■ TASK OBJECTIVE
Once the images are removed, set down everything else in the listing below exactly.

■ EXERCISE DATA

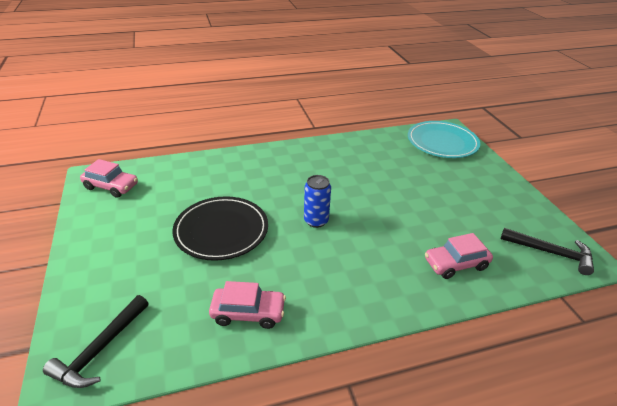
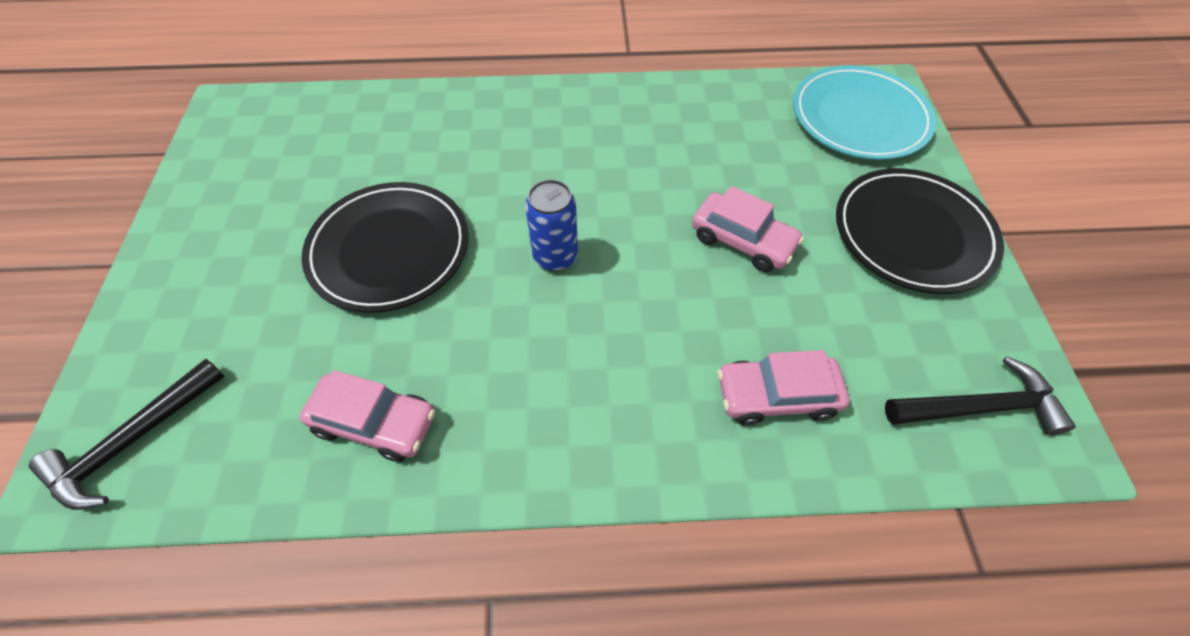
camera: 15 degrees right, 20 degrees up
(111, 186) = (248, 133): pink car -> pink car (742, 241)
(488, 187) = (912, 234): none -> black plate
(550, 253) = (978, 407): black hammer -> black hammer turned 45 degrees counterclockwise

■ ANSWER FOR THE TASK
camera: 15 degrees right, 20 degrees up
(111, 186) = (248, 133): pink car -> pink car (742, 241)
(488, 187) = (912, 234): none -> black plate
(550, 253) = (978, 407): black hammer -> black hammer turned 45 degrees counterclockwise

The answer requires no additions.